■ Items from a data source:
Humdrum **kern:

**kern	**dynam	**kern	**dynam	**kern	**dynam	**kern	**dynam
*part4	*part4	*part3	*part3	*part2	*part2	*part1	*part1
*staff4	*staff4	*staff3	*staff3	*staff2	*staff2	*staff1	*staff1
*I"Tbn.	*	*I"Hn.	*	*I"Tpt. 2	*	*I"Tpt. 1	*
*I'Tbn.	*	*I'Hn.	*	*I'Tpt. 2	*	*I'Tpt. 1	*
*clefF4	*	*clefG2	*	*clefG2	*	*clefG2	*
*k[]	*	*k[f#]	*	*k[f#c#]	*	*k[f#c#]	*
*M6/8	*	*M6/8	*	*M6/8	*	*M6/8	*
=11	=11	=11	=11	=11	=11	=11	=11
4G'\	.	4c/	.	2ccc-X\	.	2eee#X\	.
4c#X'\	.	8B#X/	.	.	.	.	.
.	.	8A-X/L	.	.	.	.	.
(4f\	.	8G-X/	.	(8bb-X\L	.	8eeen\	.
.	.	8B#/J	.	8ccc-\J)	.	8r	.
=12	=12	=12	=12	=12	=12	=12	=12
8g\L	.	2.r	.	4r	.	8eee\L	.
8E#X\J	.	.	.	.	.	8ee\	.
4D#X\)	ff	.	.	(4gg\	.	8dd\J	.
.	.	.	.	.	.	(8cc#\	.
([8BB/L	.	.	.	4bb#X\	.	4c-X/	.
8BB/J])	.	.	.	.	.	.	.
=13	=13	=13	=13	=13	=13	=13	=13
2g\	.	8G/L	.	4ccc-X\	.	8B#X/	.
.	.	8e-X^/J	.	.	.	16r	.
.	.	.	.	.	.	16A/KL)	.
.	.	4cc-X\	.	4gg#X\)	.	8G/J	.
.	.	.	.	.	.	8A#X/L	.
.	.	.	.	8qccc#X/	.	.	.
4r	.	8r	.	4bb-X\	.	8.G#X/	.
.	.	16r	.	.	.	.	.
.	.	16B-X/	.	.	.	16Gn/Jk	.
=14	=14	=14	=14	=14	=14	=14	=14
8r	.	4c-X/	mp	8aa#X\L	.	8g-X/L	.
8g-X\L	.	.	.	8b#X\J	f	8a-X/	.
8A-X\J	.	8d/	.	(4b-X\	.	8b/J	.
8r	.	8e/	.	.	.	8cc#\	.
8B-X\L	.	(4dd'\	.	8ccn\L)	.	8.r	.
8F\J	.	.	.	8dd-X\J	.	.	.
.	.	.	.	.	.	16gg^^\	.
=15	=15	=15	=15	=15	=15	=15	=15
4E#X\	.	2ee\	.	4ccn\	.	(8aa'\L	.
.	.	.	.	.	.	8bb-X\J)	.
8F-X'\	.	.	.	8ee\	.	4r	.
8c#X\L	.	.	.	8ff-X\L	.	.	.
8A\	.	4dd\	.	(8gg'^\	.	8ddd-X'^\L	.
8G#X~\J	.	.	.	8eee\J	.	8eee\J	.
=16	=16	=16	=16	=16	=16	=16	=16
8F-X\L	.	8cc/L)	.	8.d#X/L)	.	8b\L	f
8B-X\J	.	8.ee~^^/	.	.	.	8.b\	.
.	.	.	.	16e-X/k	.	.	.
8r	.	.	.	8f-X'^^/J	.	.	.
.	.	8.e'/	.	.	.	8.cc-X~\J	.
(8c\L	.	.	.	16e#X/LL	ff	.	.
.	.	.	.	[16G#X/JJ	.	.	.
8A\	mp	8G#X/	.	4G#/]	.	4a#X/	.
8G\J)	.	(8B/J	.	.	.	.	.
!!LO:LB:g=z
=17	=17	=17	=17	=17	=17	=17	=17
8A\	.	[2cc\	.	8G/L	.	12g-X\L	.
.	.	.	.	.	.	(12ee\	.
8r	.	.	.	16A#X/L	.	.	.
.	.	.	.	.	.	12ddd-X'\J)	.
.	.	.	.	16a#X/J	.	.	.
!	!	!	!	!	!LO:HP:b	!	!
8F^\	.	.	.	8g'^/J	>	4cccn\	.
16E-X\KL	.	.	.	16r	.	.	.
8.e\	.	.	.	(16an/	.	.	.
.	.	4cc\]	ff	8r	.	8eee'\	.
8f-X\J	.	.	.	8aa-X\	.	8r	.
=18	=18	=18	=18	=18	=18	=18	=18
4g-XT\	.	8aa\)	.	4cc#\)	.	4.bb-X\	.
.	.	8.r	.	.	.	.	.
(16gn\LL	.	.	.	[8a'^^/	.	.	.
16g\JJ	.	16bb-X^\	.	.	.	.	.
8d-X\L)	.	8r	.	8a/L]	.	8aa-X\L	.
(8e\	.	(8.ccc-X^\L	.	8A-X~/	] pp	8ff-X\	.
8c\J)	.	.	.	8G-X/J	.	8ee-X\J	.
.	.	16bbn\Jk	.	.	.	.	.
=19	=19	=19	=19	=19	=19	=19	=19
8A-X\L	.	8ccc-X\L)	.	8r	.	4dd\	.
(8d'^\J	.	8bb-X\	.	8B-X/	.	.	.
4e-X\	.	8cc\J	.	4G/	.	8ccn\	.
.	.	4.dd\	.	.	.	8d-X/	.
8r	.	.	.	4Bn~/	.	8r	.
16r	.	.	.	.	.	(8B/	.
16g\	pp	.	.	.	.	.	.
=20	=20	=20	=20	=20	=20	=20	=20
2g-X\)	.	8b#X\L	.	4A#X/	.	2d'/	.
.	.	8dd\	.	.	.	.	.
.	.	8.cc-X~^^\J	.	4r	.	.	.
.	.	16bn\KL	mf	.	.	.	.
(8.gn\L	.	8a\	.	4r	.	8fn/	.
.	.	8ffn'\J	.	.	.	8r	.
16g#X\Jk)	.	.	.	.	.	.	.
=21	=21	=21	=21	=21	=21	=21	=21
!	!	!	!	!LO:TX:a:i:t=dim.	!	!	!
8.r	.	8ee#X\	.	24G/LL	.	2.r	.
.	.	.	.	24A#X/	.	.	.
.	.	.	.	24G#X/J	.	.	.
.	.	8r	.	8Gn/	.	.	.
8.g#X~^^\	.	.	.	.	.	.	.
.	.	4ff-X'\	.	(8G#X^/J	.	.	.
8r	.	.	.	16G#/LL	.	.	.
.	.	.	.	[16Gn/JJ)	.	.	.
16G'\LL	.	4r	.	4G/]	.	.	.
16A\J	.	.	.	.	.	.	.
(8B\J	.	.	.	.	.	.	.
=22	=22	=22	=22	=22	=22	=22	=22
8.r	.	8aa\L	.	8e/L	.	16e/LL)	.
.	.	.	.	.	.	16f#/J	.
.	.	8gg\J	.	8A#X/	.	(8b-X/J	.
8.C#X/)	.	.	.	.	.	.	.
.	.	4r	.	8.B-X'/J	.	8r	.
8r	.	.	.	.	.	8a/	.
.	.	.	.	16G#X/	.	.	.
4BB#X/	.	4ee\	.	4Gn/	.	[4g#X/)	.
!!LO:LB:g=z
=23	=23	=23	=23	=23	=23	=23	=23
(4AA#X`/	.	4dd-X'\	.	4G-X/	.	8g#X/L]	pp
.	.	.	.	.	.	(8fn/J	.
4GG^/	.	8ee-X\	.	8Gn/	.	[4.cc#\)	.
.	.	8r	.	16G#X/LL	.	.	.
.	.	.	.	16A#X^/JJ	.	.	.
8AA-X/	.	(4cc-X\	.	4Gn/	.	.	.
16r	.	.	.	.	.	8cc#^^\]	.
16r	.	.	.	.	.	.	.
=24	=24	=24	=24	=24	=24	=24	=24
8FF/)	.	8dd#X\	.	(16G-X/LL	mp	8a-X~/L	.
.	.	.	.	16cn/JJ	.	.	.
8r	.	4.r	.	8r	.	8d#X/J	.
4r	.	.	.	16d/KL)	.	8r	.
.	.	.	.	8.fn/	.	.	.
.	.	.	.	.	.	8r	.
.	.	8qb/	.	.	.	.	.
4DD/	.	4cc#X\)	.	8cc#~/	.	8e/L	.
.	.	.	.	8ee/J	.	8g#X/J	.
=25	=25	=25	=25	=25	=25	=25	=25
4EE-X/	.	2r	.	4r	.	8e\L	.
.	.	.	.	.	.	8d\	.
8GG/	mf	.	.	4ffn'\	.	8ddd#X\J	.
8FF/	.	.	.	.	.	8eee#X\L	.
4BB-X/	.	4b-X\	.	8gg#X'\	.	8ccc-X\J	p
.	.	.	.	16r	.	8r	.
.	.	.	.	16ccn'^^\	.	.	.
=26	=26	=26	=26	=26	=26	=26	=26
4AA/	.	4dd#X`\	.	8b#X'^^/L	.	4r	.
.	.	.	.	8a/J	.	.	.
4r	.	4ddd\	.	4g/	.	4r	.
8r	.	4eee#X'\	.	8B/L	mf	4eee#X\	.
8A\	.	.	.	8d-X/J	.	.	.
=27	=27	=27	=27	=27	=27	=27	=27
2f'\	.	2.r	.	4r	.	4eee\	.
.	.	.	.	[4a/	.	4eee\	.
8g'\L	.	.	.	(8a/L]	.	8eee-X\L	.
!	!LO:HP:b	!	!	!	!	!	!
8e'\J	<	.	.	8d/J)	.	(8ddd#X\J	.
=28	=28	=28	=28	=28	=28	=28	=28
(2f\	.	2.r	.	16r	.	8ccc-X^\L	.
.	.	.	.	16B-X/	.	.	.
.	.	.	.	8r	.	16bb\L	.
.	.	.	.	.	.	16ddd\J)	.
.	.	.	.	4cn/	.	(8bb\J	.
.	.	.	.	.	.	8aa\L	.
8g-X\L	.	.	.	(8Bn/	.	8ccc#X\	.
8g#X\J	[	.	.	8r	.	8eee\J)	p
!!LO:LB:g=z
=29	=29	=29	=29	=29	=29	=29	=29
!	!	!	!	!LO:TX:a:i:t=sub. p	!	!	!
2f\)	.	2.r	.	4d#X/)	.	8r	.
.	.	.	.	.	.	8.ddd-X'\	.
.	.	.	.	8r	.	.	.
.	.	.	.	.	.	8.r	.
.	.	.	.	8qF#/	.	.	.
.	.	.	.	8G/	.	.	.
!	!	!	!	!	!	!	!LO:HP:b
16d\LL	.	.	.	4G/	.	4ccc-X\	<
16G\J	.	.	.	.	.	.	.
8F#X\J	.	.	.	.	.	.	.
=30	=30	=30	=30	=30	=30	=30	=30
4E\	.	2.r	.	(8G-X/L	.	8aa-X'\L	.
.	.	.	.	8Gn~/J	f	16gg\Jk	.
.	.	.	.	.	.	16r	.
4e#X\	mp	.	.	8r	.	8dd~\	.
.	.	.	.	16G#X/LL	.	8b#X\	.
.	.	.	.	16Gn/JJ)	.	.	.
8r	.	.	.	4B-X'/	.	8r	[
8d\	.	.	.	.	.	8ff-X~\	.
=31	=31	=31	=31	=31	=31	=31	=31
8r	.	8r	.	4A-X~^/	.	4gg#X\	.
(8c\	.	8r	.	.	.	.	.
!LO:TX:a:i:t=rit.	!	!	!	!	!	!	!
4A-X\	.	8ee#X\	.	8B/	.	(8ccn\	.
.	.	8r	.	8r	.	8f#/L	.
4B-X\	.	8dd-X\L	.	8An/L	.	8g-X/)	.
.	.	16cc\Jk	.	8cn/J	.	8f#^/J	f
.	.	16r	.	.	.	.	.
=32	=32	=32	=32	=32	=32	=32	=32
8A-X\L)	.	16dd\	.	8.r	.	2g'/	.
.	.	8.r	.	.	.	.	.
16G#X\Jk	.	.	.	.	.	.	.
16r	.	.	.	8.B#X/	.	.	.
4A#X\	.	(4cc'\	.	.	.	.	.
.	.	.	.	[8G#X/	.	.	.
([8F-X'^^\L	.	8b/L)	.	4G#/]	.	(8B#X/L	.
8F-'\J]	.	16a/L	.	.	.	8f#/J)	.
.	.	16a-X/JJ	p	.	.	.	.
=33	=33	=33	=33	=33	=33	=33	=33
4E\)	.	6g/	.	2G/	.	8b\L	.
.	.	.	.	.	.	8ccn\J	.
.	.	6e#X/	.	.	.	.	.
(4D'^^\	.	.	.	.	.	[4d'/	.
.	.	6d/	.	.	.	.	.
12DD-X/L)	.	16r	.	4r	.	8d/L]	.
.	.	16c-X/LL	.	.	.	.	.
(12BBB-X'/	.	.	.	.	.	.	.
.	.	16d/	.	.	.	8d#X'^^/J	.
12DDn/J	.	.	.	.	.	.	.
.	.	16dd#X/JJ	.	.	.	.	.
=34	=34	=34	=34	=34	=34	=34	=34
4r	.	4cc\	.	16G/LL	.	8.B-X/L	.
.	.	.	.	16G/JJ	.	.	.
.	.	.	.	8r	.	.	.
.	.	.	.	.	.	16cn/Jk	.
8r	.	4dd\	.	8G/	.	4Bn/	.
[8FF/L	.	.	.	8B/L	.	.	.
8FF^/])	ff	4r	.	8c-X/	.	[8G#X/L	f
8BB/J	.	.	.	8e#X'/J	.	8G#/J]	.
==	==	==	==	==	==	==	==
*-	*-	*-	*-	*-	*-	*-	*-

■ REQUIREMENTS: Count the lines in the records above that contain the string "kern", treating uppercase and lowercase as different. Reply with the number only.

■ CORRECT RESULT: 2